* _WHAT YOU WILL DO_
The answer should be a single number: how many lines in the material contain "turquoise".

|---|

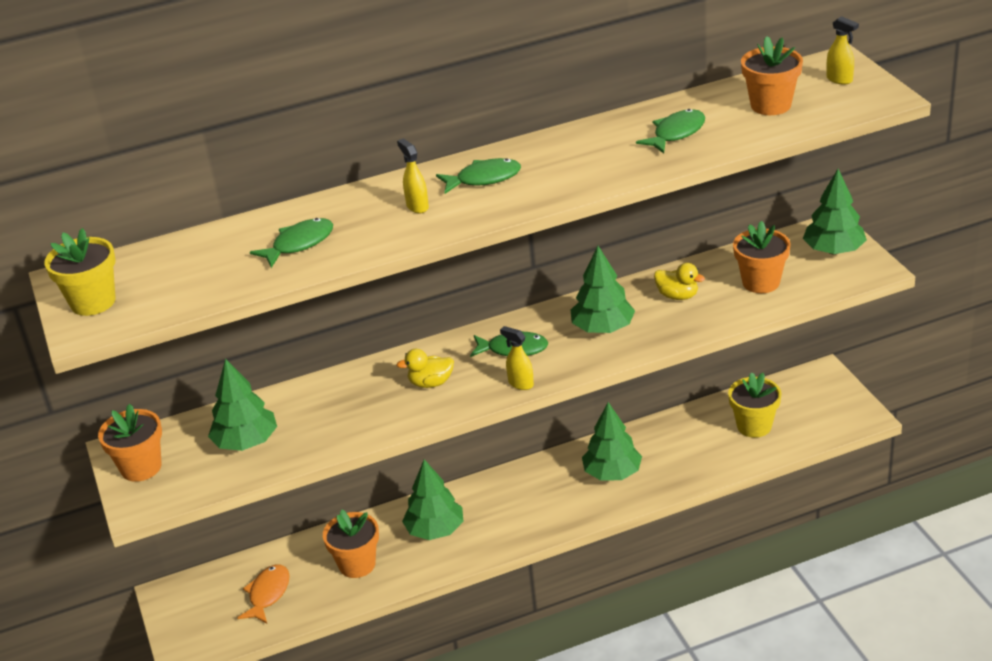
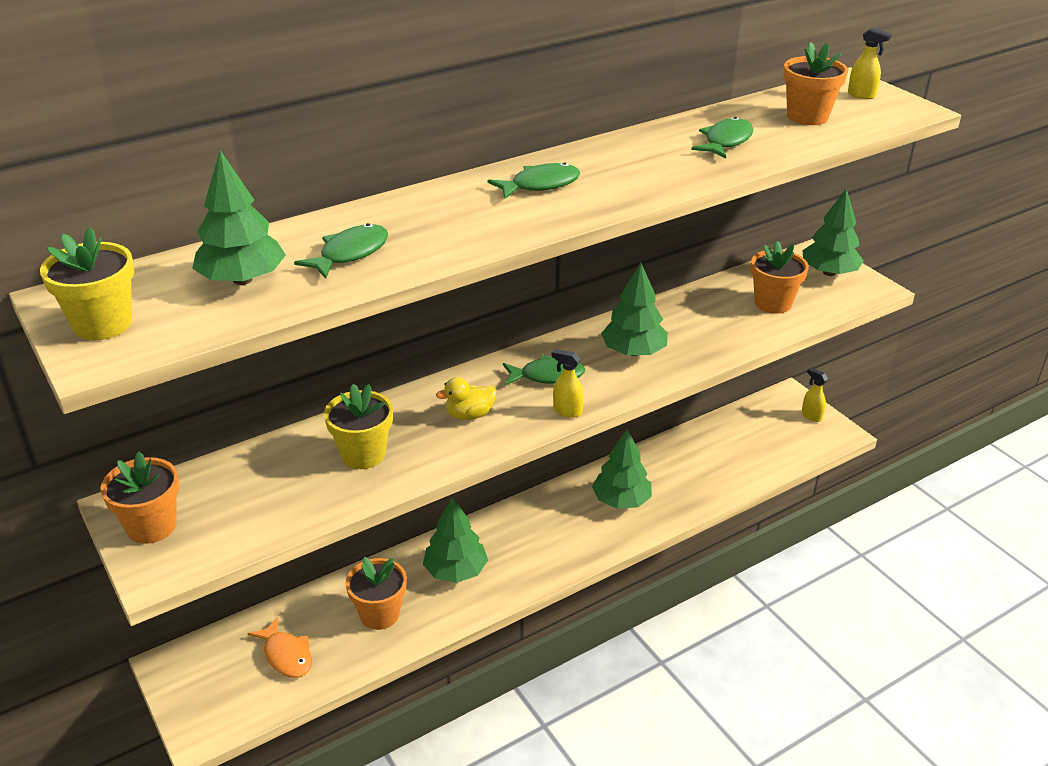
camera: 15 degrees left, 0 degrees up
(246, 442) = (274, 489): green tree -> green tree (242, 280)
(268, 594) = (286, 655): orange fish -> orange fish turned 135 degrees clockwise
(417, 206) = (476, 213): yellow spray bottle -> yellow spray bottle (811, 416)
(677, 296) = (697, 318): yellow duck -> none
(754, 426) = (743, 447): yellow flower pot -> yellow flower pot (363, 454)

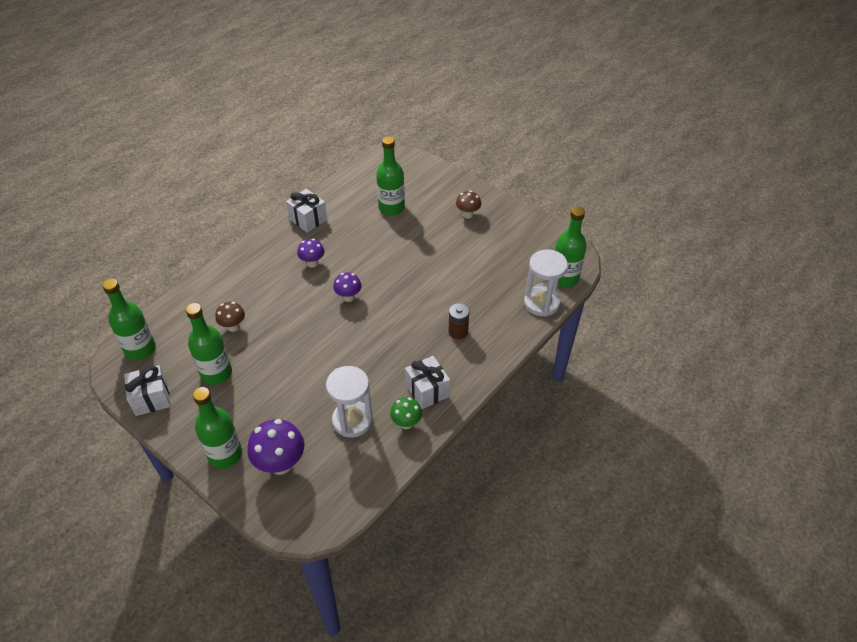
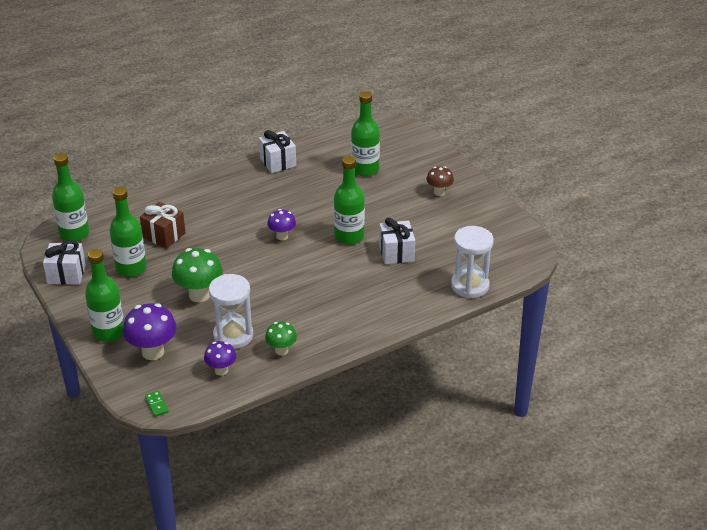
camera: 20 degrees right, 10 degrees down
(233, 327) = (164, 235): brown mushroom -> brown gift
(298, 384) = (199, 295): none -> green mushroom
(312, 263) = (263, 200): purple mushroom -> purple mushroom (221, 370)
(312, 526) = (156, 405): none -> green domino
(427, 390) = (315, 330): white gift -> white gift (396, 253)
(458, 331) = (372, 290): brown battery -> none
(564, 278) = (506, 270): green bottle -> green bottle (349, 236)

|---|

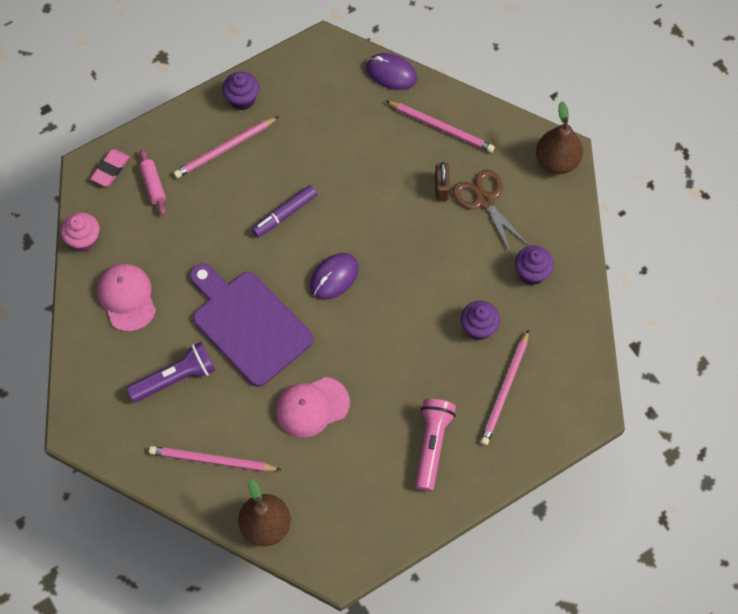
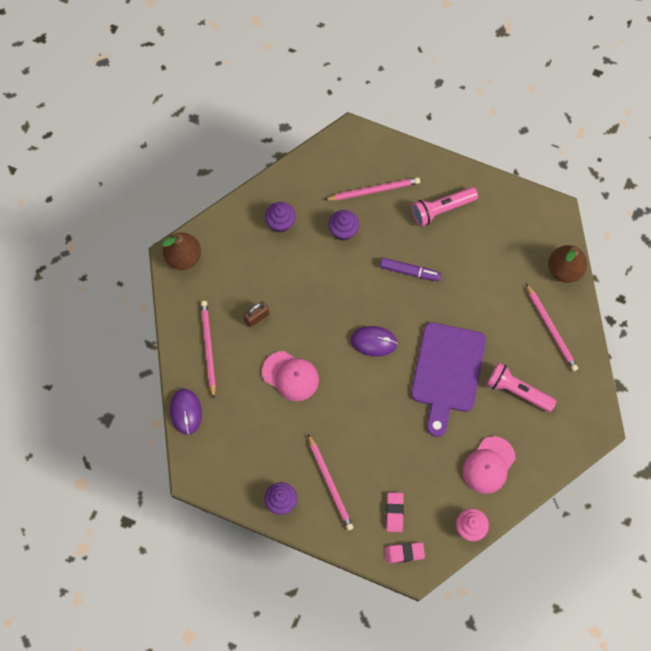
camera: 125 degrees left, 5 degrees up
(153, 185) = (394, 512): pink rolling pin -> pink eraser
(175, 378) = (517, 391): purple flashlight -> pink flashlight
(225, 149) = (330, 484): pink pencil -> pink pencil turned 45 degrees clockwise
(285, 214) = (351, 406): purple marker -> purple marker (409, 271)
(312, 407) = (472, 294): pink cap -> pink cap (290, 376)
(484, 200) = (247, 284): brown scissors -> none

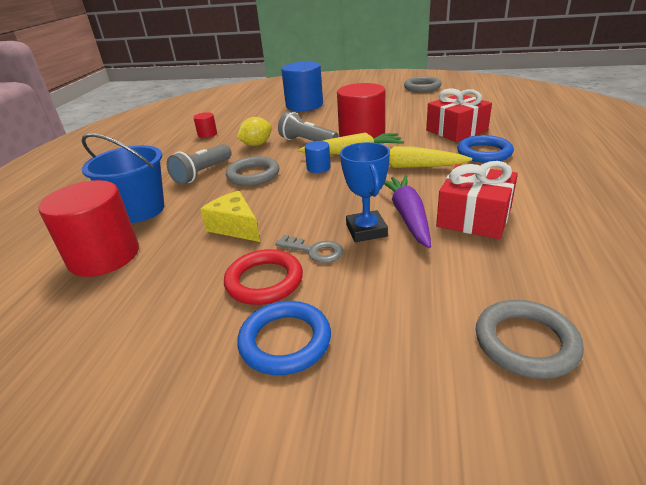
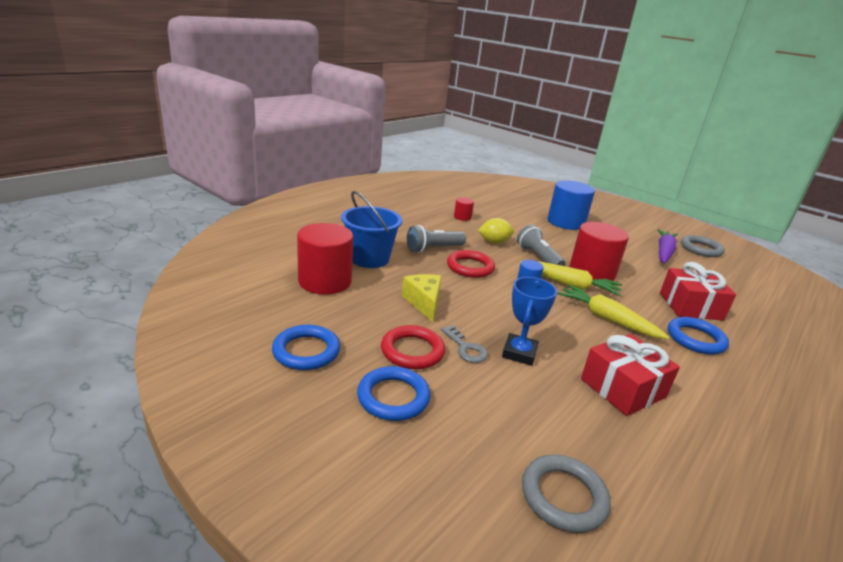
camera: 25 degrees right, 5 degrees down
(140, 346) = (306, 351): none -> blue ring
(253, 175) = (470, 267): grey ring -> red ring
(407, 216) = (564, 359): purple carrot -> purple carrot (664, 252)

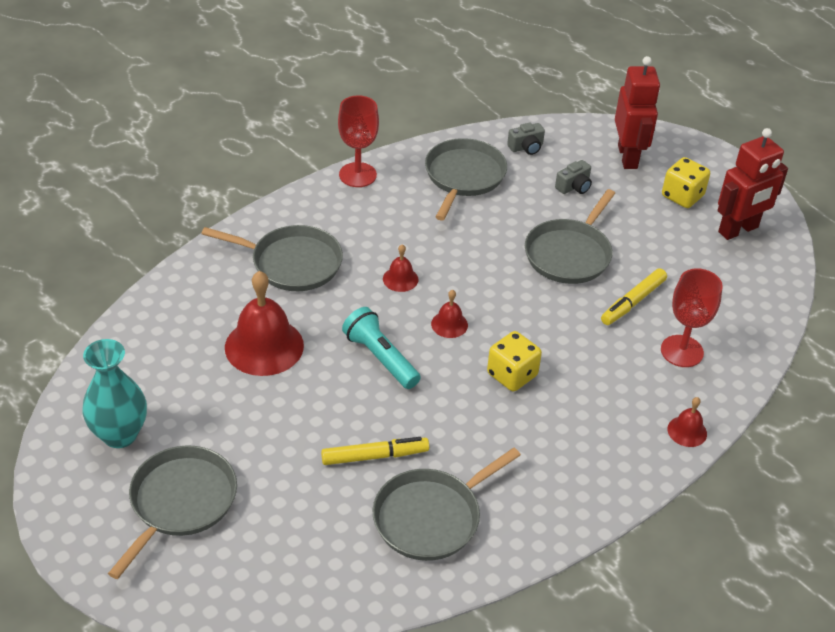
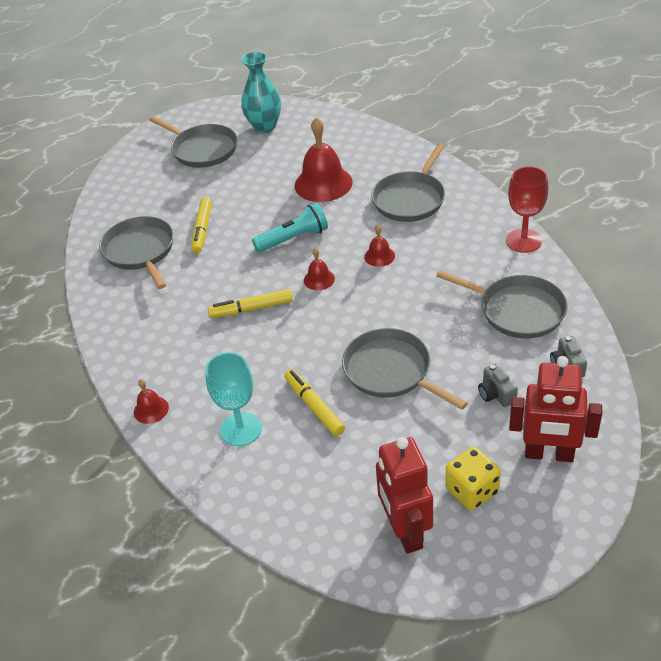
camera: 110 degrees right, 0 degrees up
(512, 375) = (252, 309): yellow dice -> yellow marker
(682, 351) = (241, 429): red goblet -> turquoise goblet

|---|

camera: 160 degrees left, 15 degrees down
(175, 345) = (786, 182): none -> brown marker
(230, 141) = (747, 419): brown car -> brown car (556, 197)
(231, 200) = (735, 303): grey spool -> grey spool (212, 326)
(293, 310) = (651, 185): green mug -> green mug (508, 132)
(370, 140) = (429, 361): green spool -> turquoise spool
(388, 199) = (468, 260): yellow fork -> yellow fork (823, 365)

|---|

* _ANSWER FOR THE TASK_
2